* [Work instruction]
From the records below, copy out exactly the lines from the one containing "camera: 15 degrees left, 0 degrees up" to the one containing "pink light bulb [355,228,448,366] -> none", both included. Add nothing else.

* [Data provided]
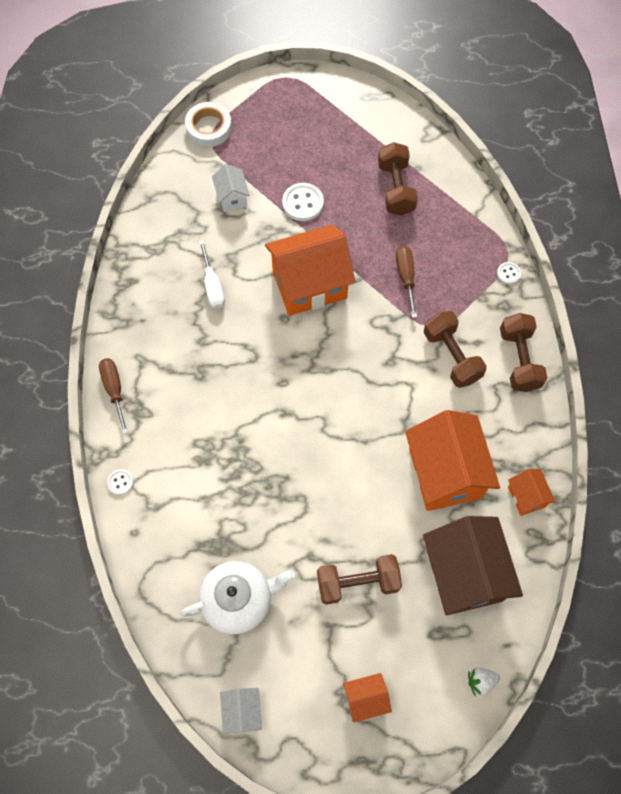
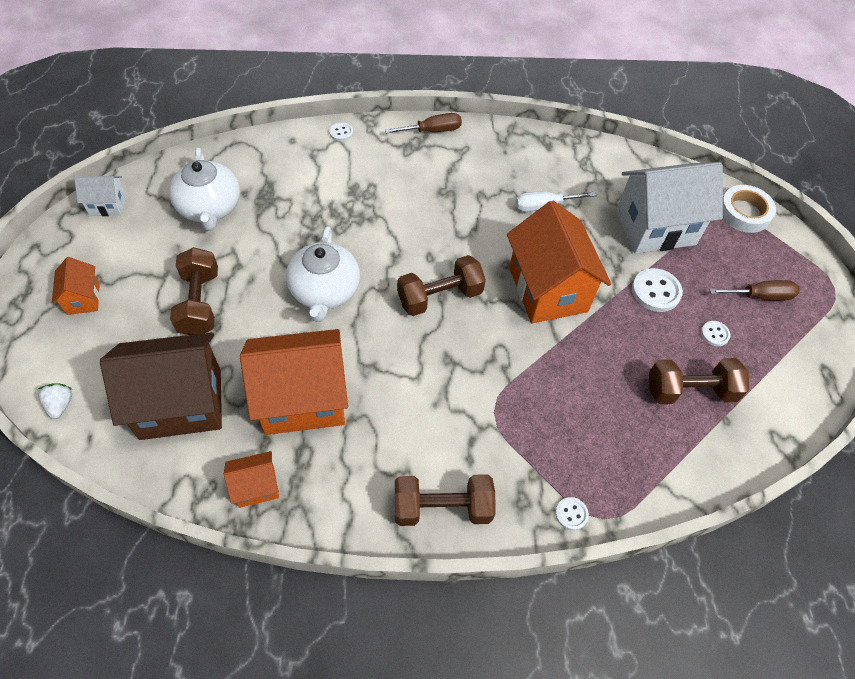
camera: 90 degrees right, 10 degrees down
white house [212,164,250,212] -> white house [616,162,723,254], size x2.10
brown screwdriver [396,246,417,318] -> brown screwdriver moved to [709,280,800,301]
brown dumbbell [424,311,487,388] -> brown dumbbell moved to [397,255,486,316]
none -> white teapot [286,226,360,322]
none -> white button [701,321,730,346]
...
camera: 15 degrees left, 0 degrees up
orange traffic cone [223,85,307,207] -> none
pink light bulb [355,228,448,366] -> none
==
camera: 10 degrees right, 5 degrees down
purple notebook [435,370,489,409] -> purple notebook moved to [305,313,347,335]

* [Problem solution]
camera: 15 degrees left, 0 degrees up
orange traffic cone [223,85,307,207] -> none
pink light bulb [355,228,448,366] -> none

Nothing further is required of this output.